Exercise:
Only the lines from the one with "(737, 266) = (514, 416): orange" through the end of the material are wanted, copied exactly and with the pictures left out.

Dataset extract:
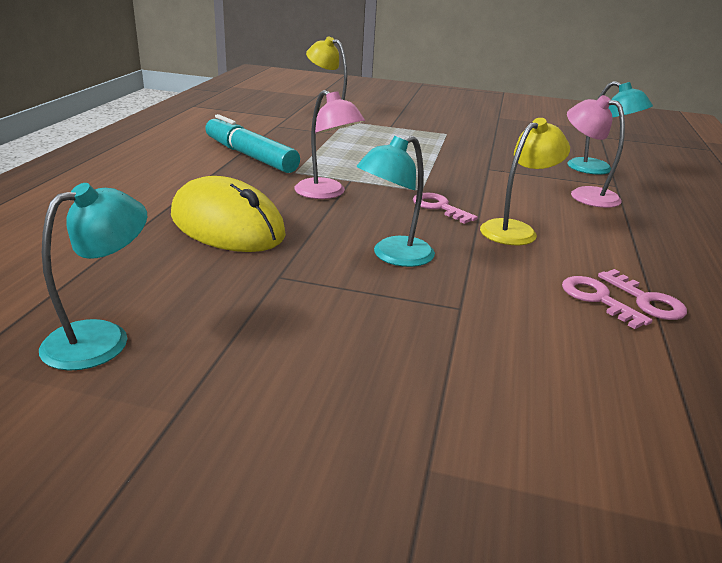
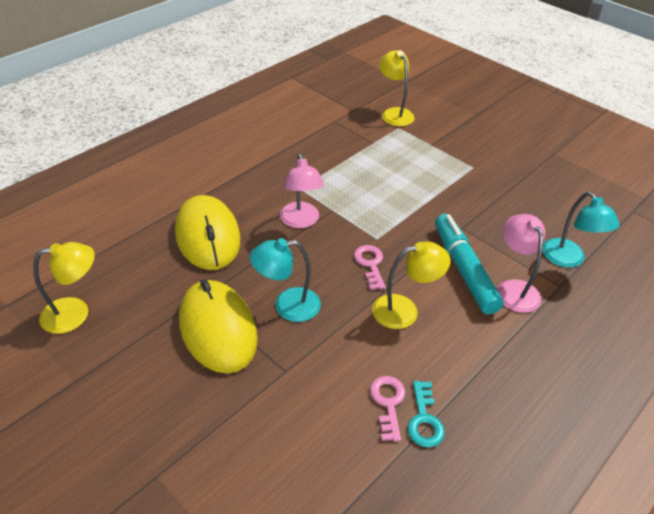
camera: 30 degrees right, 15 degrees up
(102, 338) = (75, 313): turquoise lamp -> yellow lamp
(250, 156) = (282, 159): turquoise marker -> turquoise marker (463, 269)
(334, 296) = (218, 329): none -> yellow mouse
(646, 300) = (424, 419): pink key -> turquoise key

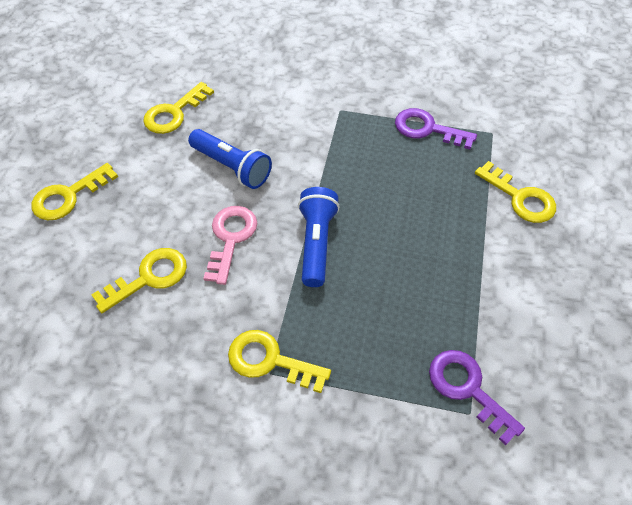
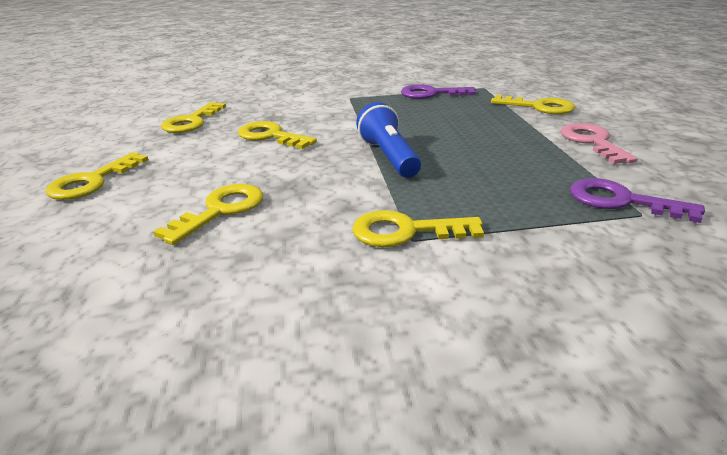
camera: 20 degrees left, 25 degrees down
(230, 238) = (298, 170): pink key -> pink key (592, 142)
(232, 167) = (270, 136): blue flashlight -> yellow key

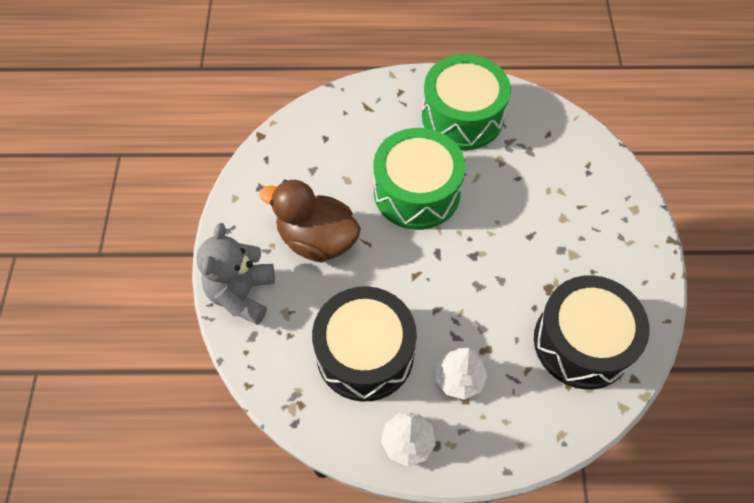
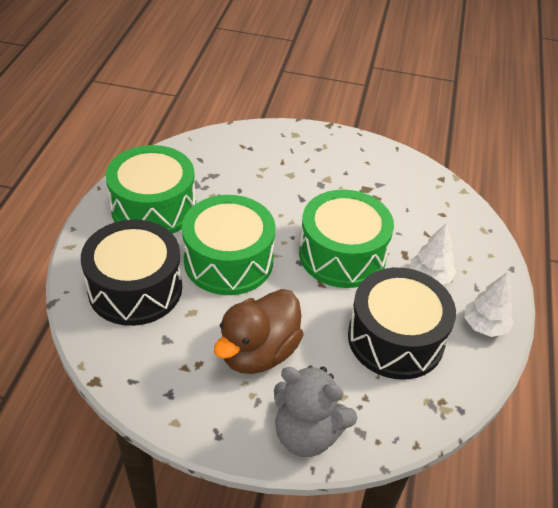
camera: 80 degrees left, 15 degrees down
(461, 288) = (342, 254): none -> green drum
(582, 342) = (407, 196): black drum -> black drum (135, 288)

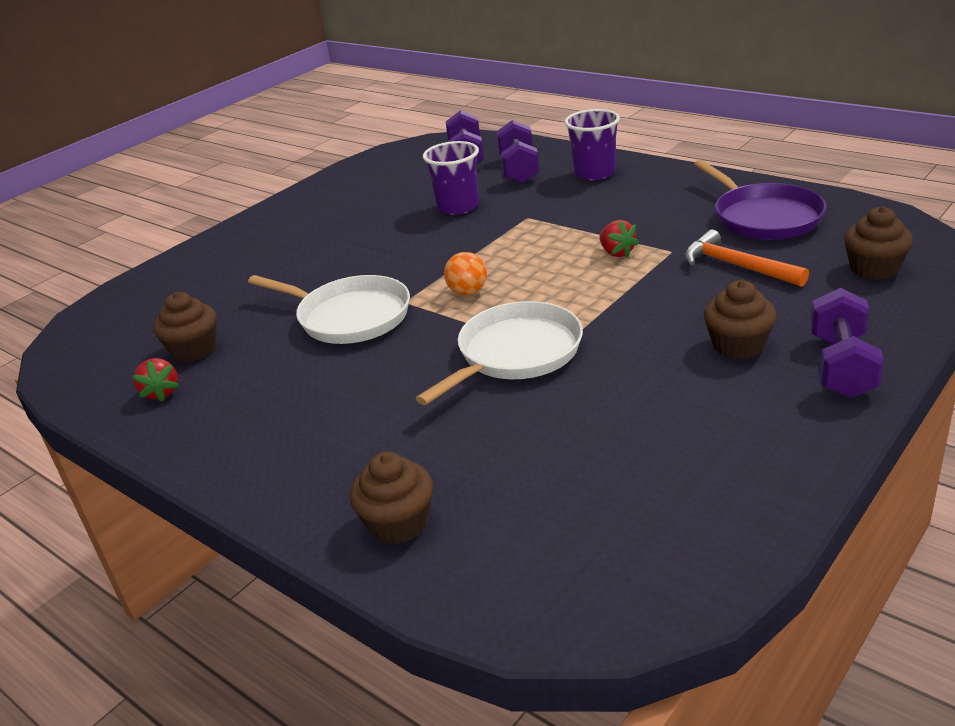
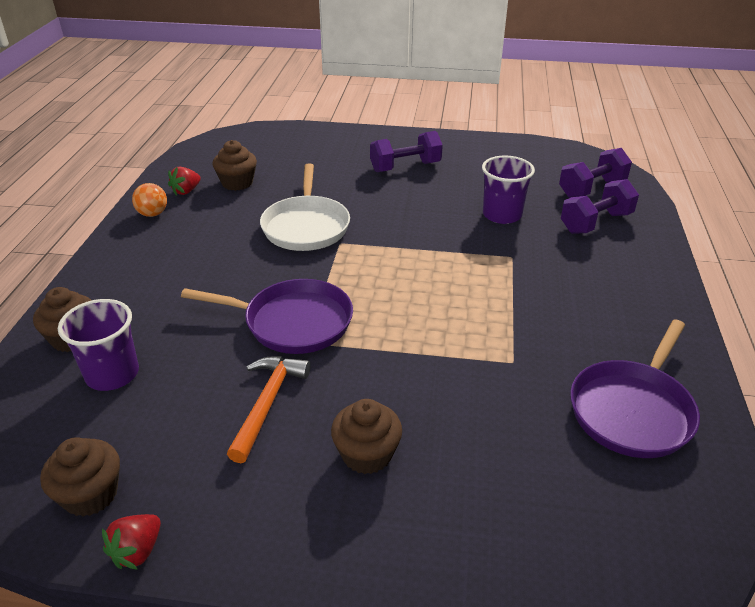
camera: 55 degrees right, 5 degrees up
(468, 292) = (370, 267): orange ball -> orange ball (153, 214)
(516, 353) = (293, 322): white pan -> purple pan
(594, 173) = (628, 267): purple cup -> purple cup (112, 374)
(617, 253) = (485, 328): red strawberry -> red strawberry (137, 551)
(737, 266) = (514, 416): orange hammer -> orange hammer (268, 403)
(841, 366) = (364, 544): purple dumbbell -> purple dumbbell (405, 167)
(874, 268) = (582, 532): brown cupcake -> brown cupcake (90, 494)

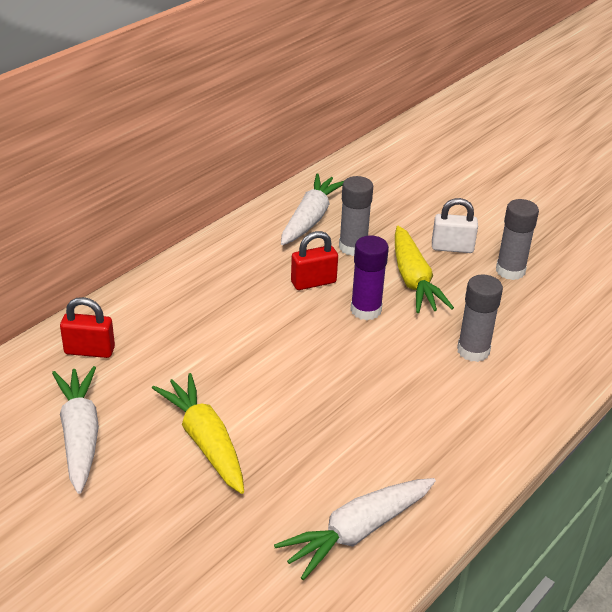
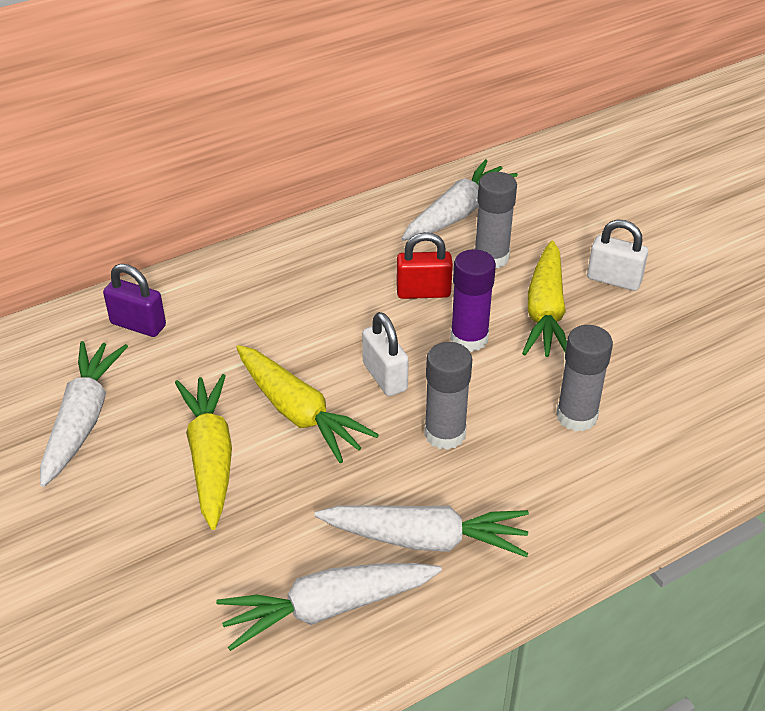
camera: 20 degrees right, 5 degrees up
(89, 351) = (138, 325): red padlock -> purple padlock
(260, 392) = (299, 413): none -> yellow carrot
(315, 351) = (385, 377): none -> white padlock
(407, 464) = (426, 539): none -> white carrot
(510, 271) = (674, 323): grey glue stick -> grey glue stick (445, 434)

Written reply:
(737, 266) = (514, 416): orange hammer -> orange hammer (268, 403)
(841, 366) = (364, 544): purple dumbbell -> purple dumbbell (405, 167)
(874, 268) = (582, 532): brown cupcake -> brown cupcake (90, 494)

camera: 20 degrees right, 5 degrees up
(89, 351) = (138, 325): red padlock -> purple padlock
(260, 392) = (299, 413): none -> yellow carrot
(315, 351) = (385, 377): none -> white padlock
(407, 464) = (426, 539): none -> white carrot
(510, 271) = (674, 323): grey glue stick -> grey glue stick (445, 434)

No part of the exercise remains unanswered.